Scene image comparisons:
+++

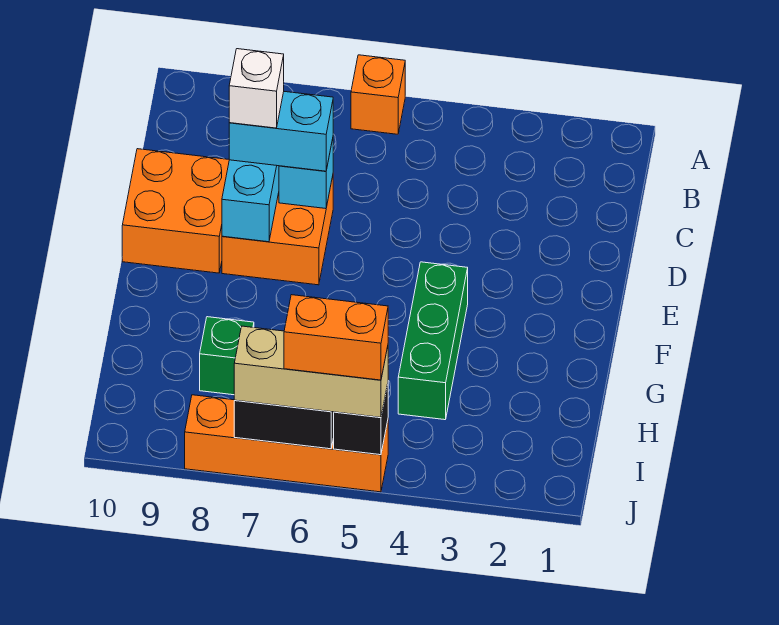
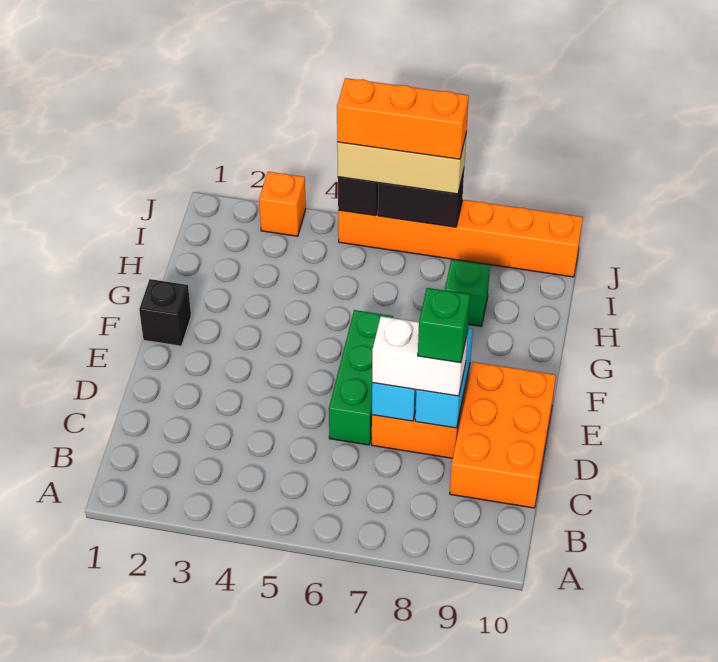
orange 1x1 brick [351,55,405,134] -> orange 1x1 brick moved to [259,172,306,236]
cyan 1x2 brick [229,92,333,171] -> white 1x2 brick [372,316,468,396]
white 1x1 brick [229,49,284,128] -> green 1x1 brick [418,288,470,363]
orange 2x2 brick [122,149,229,273] -> orange 2x3 brick [450,362,556,508]
none -> black 1x1 brick [139,279,191,346]
green 1x3 brick [398,262,468,420] -> green 1x3 brick moved to [329,310,393,445]
orange 1x4 brick [185,395,388,492] -> orange 1x6 brick [338,200,583,277]
orange 1x2 brick [284,295,388,380] -> orange 1x3 brick [337,78,469,159]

+++

Problem to work on: The answer must consist of every line from the entries above that contains "green".

Reply:
white 1x1 brick [229,49,284,128] -> green 1x1 brick [418,288,470,363]
green 1x3 brick [398,262,468,420] -> green 1x3 brick moved to [329,310,393,445]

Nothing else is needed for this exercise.